** Data for the task follows **

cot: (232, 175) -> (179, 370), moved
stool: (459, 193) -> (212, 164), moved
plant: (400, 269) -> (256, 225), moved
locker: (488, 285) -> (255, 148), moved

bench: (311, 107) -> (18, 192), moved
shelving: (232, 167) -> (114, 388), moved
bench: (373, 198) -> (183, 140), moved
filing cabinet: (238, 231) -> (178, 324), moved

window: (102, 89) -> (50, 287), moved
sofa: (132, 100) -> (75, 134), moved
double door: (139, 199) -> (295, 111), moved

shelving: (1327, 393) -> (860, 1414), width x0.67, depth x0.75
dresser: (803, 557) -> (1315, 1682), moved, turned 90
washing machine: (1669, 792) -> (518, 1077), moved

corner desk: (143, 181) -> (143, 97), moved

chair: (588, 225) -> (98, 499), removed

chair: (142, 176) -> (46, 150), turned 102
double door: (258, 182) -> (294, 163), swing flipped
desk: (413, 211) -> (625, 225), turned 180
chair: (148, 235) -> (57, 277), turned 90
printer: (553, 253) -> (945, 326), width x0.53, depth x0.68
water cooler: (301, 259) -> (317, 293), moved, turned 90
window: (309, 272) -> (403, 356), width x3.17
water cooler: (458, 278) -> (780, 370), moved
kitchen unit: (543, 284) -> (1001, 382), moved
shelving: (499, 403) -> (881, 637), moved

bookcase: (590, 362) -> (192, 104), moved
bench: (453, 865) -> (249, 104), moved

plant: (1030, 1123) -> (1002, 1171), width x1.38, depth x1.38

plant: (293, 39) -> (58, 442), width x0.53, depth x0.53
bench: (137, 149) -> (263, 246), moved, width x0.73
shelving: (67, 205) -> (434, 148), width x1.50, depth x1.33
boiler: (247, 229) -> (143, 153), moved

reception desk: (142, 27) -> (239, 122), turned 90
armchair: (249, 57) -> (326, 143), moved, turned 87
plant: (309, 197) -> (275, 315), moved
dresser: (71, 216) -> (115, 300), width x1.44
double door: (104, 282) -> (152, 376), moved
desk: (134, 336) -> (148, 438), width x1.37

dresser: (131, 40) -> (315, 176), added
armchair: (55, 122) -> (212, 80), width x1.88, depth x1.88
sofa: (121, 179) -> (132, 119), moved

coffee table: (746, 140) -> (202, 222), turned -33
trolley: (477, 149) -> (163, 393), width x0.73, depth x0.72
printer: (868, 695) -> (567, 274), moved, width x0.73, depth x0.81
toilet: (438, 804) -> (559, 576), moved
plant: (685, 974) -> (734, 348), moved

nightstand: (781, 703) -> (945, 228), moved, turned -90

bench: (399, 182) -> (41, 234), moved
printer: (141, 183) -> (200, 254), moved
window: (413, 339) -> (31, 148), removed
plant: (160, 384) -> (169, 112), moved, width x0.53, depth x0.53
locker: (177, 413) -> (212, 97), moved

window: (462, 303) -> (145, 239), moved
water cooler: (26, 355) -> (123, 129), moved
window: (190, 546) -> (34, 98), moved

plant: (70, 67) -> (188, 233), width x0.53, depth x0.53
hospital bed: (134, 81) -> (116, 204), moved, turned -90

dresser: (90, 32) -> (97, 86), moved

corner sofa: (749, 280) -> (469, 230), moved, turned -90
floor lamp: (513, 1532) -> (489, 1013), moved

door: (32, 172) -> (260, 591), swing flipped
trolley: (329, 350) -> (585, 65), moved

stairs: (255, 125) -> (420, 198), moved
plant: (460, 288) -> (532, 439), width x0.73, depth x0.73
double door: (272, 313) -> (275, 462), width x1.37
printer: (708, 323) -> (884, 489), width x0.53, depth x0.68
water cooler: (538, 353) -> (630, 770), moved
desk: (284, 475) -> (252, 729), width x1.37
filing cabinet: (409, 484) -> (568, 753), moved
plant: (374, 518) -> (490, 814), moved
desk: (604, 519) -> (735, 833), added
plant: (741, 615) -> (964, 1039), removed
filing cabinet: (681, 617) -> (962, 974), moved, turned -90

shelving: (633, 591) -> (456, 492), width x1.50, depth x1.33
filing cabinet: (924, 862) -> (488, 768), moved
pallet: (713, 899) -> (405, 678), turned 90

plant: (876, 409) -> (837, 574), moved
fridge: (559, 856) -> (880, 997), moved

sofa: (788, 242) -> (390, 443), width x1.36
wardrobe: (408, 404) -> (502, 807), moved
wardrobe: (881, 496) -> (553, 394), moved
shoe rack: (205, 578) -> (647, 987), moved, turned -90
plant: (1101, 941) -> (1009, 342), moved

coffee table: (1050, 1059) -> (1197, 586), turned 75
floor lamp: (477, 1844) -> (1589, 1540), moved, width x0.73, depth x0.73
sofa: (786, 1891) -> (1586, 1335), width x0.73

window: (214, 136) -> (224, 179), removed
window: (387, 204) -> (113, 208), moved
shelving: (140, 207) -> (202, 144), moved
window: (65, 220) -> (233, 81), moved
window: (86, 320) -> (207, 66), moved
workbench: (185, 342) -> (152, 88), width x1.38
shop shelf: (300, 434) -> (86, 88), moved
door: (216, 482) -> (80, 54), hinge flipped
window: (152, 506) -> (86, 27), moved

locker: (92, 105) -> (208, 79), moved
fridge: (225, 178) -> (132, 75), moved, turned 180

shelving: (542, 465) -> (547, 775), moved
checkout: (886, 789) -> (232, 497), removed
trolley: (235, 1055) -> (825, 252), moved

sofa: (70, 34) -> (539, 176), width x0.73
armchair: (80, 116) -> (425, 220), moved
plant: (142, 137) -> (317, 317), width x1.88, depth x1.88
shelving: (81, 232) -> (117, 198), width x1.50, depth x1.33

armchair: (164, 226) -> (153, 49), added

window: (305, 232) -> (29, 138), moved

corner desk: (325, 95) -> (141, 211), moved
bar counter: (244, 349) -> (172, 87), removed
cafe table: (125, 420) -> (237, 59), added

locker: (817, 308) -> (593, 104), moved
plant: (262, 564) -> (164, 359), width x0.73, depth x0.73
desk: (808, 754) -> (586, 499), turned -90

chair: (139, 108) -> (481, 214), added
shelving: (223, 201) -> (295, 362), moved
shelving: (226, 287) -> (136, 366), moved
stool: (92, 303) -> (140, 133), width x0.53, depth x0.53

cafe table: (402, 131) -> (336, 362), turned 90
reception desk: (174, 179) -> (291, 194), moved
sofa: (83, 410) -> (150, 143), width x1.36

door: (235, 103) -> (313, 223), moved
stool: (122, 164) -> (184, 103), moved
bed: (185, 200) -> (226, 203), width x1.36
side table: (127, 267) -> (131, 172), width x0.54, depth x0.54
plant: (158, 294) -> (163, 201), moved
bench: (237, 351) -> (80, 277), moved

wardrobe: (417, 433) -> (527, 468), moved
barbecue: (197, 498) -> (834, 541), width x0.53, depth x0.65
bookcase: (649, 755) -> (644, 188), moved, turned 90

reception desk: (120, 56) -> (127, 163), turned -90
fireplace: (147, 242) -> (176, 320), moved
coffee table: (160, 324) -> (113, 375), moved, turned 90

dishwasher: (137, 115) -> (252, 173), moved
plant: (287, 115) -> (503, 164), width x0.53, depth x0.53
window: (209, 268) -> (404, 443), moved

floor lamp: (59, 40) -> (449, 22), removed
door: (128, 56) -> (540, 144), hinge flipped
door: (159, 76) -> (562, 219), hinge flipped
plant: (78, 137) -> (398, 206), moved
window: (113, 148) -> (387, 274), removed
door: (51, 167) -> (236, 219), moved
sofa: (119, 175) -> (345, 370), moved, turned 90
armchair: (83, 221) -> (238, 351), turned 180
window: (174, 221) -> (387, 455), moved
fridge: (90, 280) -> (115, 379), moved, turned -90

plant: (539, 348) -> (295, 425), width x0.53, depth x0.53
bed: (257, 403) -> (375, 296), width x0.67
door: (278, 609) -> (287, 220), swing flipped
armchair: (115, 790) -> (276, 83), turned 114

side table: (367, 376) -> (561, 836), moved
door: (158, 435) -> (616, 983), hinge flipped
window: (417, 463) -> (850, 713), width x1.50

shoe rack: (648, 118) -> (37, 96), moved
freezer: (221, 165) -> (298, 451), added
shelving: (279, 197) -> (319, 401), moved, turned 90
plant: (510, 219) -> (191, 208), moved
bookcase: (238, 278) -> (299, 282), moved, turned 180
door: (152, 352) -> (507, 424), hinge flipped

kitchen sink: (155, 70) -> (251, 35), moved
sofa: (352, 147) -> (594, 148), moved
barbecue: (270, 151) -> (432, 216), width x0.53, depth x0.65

** End of Data for the task **

What this task involves:
From the records above, print only the lines between the one holding "shoe rack: (648, 118) -> (37, 96), moved" and the one holding "door: (152, 352) -> (507, 424), hinge flipped", inclusive, exactly as they stand.

Answer below:
shoe rack: (648, 118) -> (37, 96), moved
freezer: (221, 165) -> (298, 451), added
shelving: (279, 197) -> (319, 401), moved, turned 90
plant: (510, 219) -> (191, 208), moved
bookcase: (238, 278) -> (299, 282), moved, turned 180
door: (152, 352) -> (507, 424), hinge flipped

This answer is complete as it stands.